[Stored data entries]
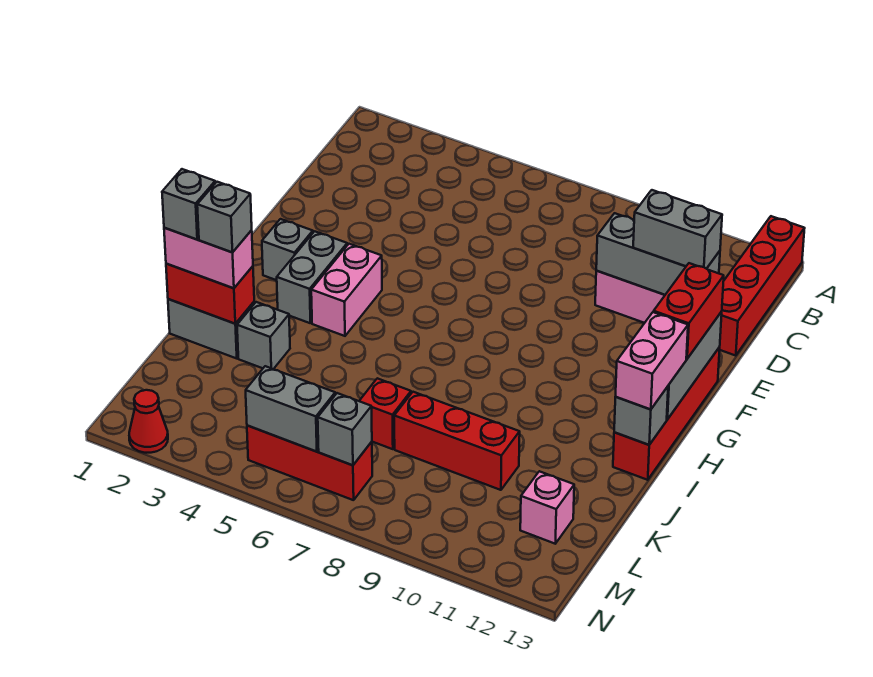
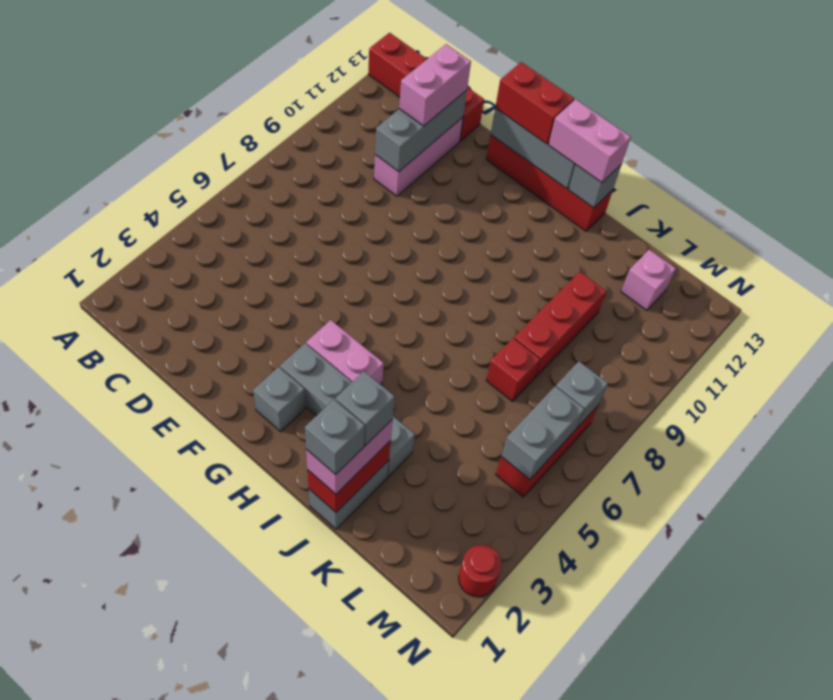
grey brick D11:D12 level 3 -> pink brick D11:D12 level 3
red cone N2 level 1 -> red round brick N2 level 1

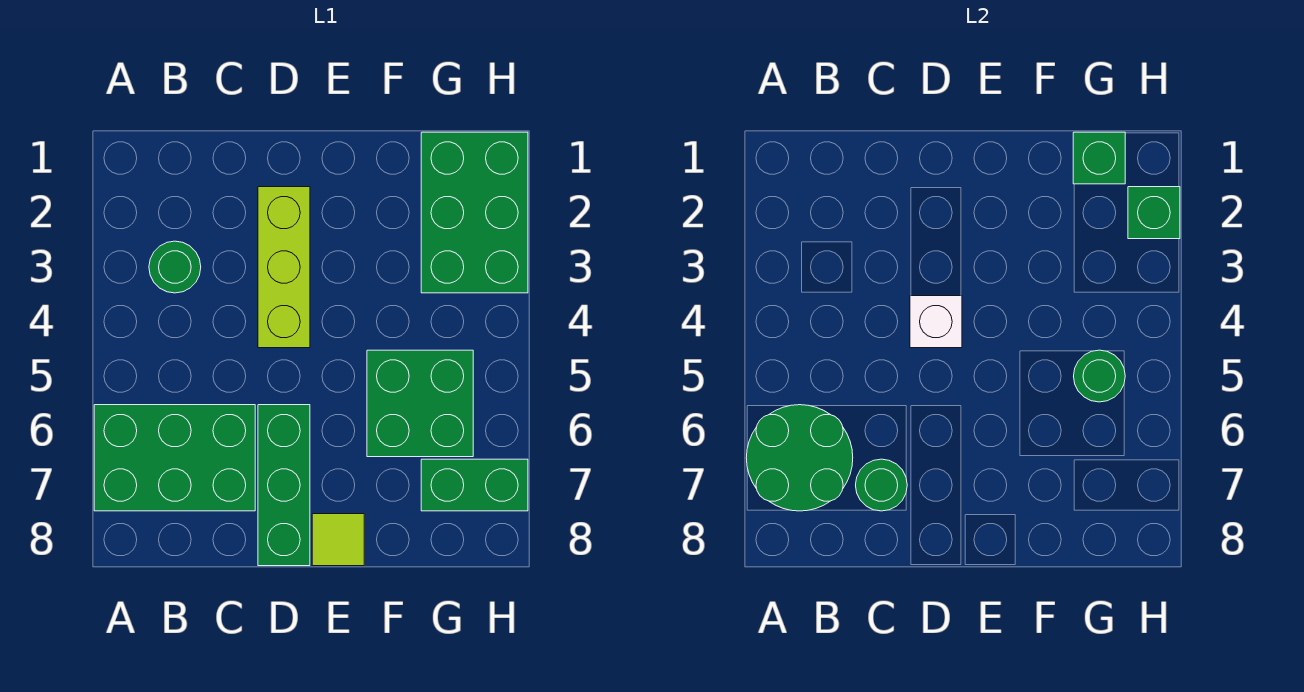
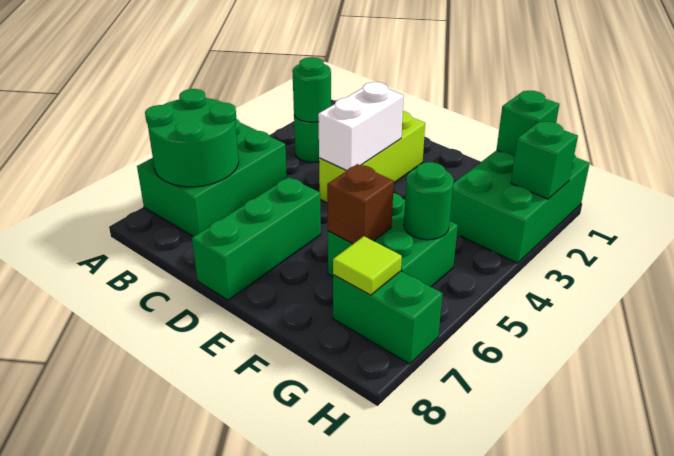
green brick A6:C7 level 1 -> green brick A5:B7 level 1
green round brick C7 level 2 -> green round brick B3 level 2
white brick D4 level 2 -> white brick D3:D4 level 2
lime tile E8 level 1 -> lime tile G7 level 2
none -> brown brick F6 level 2

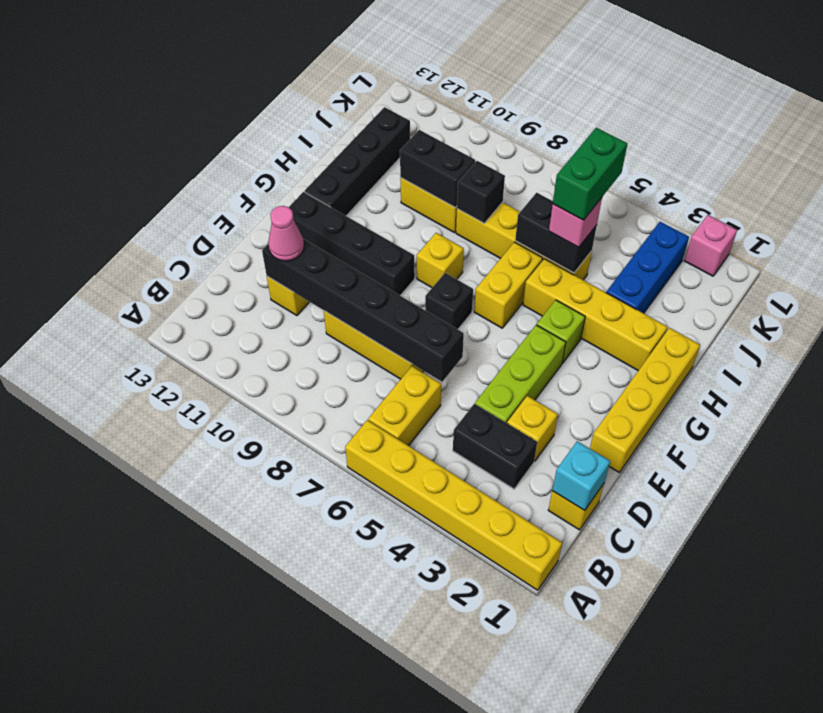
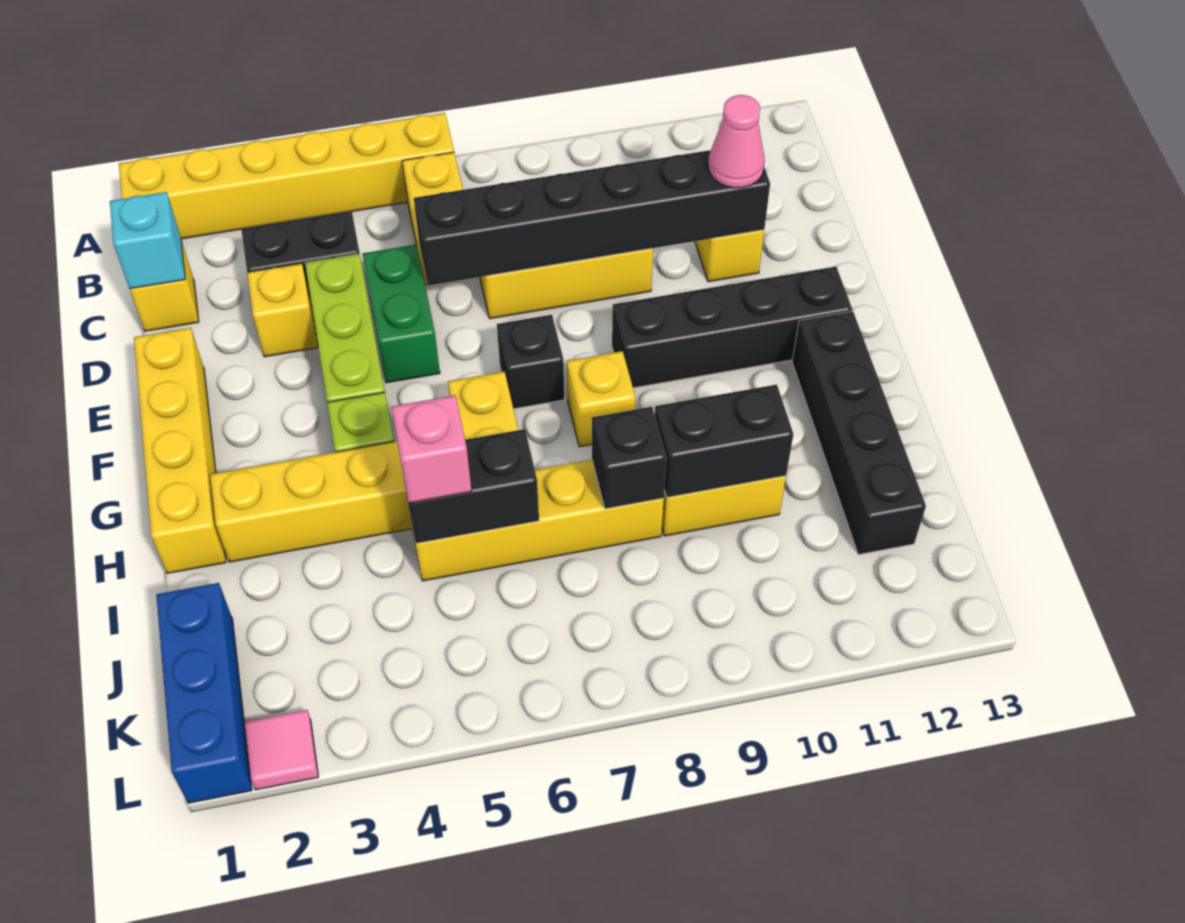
blue brick I3:K3 level 1 -> blue brick J1:L1 level 1
green brick I5:J5 level 4 -> green brick D5:E5 level 1
pink brick L2 level 1 -> pink tile L2 level 1

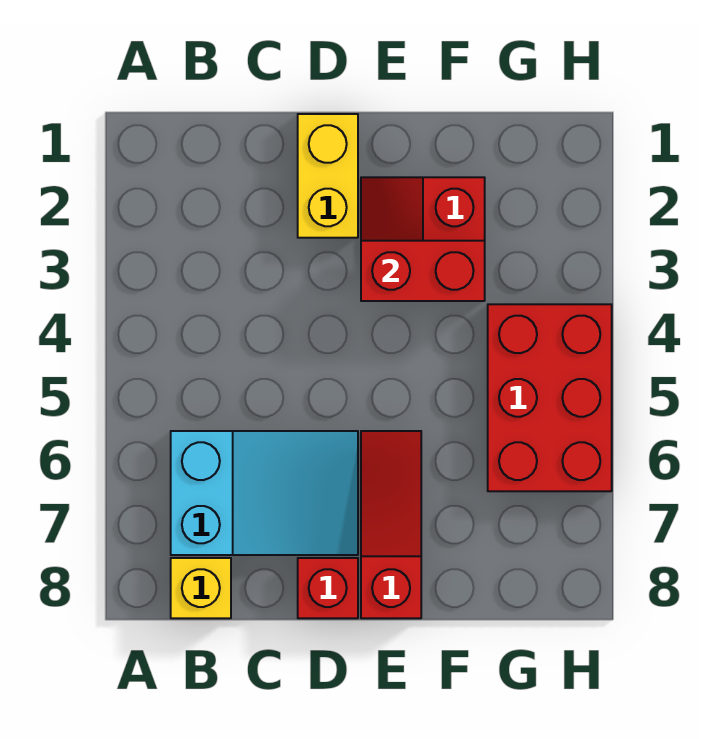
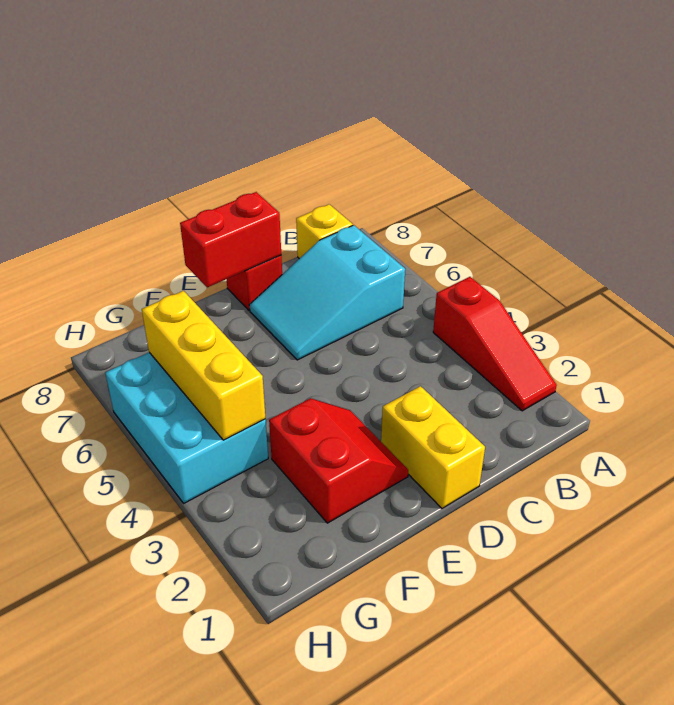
red brick E3:F3 level 2 -> red brick D8:E8 level 2
red slope E6:E8 level 1 top 8 -> red slope A2:A4 level 1 top 4
red brick G4:H6 level 1 -> cyan brick G4:H6 level 1
none -> yellow brick G4:G6 level 2

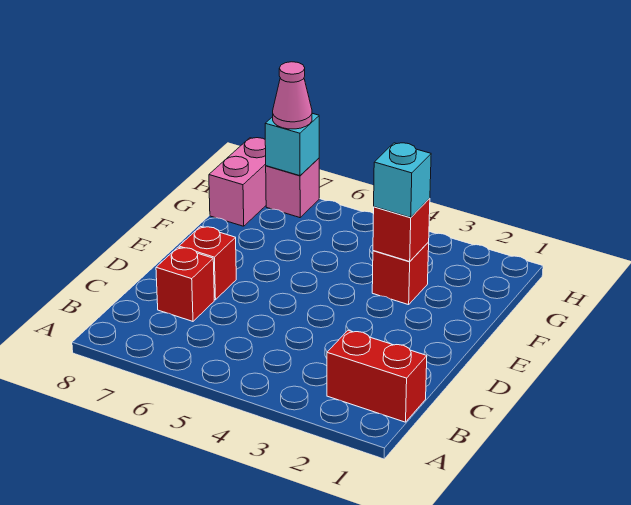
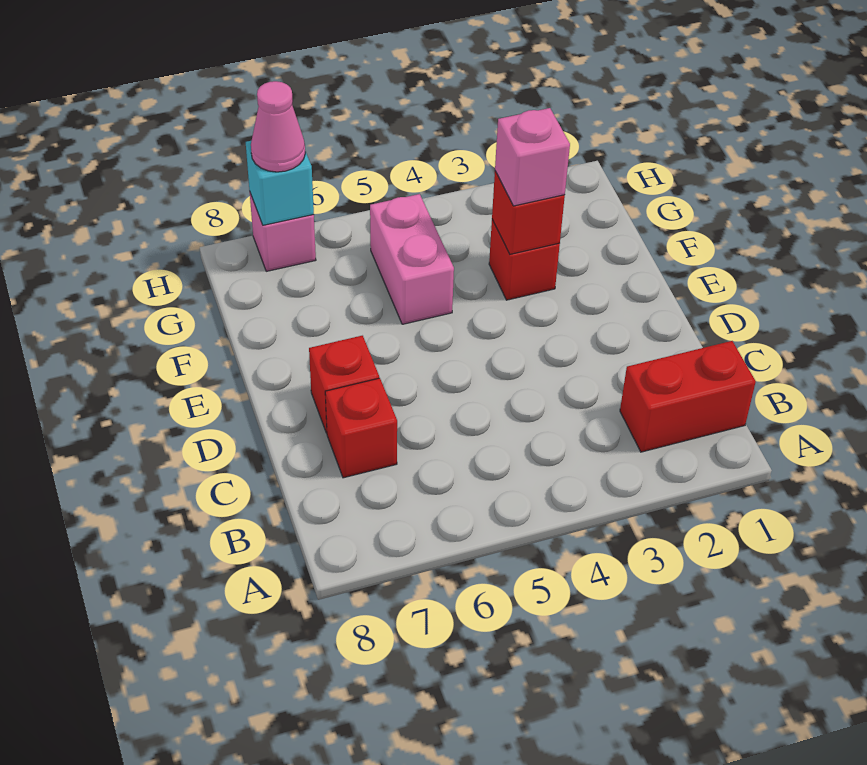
cyan brick F3 level 3 -> pink brick F3 level 3
pink brick G8:H8 level 1 -> pink brick F5:G5 level 1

◆ **EXERCISE INSTRUCTIONS**: Repeat each entry exactly as given; no pictures belong in the copy.

◆ **EXERCISE RESULT**:
grey brick D11:D12 level 3 -> pink brick D11:D12 level 3
red cone N2 level 1 -> red round brick N2 level 1

green brick A6:C7 level 1 -> green brick A5:B7 level 1
green round brick C7 level 2 -> green round brick B3 level 2
white brick D4 level 2 -> white brick D3:D4 level 2
lime tile E8 level 1 -> lime tile G7 level 2
none -> brown brick F6 level 2

blue brick I3:K3 level 1 -> blue brick J1:L1 level 1
green brick I5:J5 level 4 -> green brick D5:E5 level 1
pink brick L2 level 1 -> pink tile L2 level 1

red brick E3:F3 level 2 -> red brick D8:E8 level 2
red slope E6:E8 level 1 top 8 -> red slope A2:A4 level 1 top 4
red brick G4:H6 level 1 -> cyan brick G4:H6 level 1
none -> yellow brick G4:G6 level 2

cyan brick F3 level 3 -> pink brick F3 level 3
pink brick G8:H8 level 1 -> pink brick F5:G5 level 1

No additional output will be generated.